**TASK TO CARRY OUT**
Copy all entries without alteration and skip the pictures they hold.

**RECORD EXTRACTS**
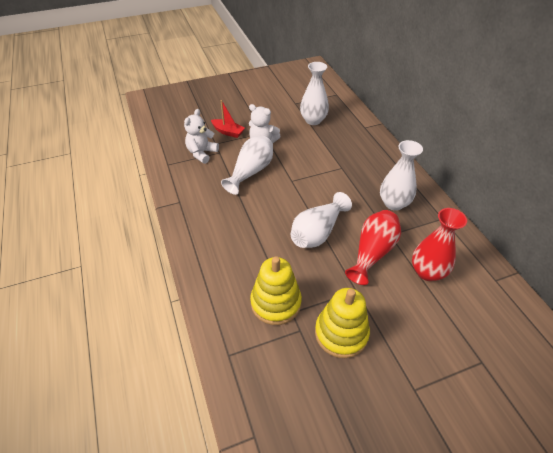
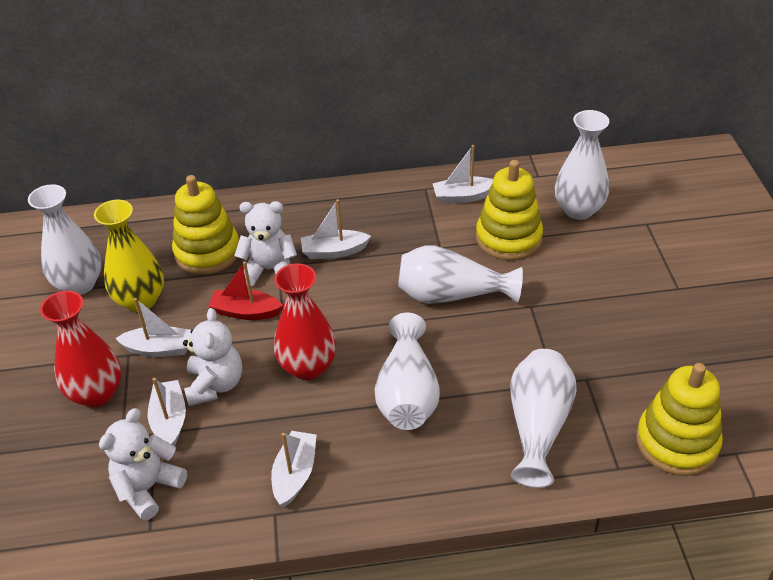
white boat: 0 -> 5
white teddy bear: 2 -> 3
white vase: 4 -> 5
yellow stacking toy: 2 -> 3
yellow vase: 0 -> 1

**OUTPUT FOR THIS TASK**
white boat: 0 -> 5
white teddy bear: 2 -> 3
white vase: 4 -> 5
yellow stacking toy: 2 -> 3
yellow vase: 0 -> 1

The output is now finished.